* **Task details**: At the line containing "white tile B3:C3", begin setting down the entries exactly, and stop only after the last line.

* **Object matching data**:

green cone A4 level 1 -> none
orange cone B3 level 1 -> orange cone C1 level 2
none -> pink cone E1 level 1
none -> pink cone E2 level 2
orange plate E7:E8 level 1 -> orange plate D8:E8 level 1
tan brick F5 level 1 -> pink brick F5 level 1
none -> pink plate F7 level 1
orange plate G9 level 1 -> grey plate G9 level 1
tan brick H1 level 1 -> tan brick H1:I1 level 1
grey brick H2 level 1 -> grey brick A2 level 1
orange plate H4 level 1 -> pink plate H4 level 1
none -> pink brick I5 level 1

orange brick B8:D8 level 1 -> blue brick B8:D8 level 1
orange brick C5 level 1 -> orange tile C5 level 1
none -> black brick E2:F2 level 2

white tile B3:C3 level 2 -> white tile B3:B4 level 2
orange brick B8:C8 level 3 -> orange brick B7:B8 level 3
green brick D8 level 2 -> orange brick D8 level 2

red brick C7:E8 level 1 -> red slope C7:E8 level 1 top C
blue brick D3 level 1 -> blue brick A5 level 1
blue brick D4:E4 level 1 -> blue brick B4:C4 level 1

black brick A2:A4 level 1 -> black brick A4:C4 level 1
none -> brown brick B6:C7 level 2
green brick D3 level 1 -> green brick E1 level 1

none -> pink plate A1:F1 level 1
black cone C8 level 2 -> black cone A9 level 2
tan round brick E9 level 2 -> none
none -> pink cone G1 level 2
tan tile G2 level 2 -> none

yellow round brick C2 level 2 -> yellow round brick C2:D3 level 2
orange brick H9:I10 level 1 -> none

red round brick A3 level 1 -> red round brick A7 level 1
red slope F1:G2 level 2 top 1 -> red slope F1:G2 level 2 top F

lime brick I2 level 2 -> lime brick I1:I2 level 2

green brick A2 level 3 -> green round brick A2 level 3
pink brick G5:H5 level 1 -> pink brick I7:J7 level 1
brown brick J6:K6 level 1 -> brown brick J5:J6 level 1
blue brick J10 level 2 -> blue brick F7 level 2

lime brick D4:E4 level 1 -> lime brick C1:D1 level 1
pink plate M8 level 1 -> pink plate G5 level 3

* **Response for this exercise**:
white tile B3:C3 level 2 -> white tile B3:B4 level 2
orange brick B8:C8 level 3 -> orange brick B7:B8 level 3
green brick D8 level 2 -> orange brick D8 level 2

red brick C7:E8 level 1 -> red slope C7:E8 level 1 top C
blue brick D3 level 1 -> blue brick A5 level 1
blue brick D4:E4 level 1 -> blue brick B4:C4 level 1

black brick A2:A4 level 1 -> black brick A4:C4 level 1
none -> brown brick B6:C7 level 2
green brick D3 level 1 -> green brick E1 level 1

none -> pink plate A1:F1 level 1
black cone C8 level 2 -> black cone A9 level 2
tan round brick E9 level 2 -> none
none -> pink cone G1 level 2
tan tile G2 level 2 -> none

yellow round brick C2 level 2 -> yellow round brick C2:D3 level 2
orange brick H9:I10 level 1 -> none

red round brick A3 level 1 -> red round brick A7 level 1
red slope F1:G2 level 2 top 1 -> red slope F1:G2 level 2 top F

lime brick I2 level 2 -> lime brick I1:I2 level 2

green brick A2 level 3 -> green round brick A2 level 3
pink brick G5:H5 level 1 -> pink brick I7:J7 level 1
brown brick J6:K6 level 1 -> brown brick J5:J6 level 1
blue brick J10 level 2 -> blue brick F7 level 2

lime brick D4:E4 level 1 -> lime brick C1:D1 level 1
pink plate M8 level 1 -> pink plate G5 level 3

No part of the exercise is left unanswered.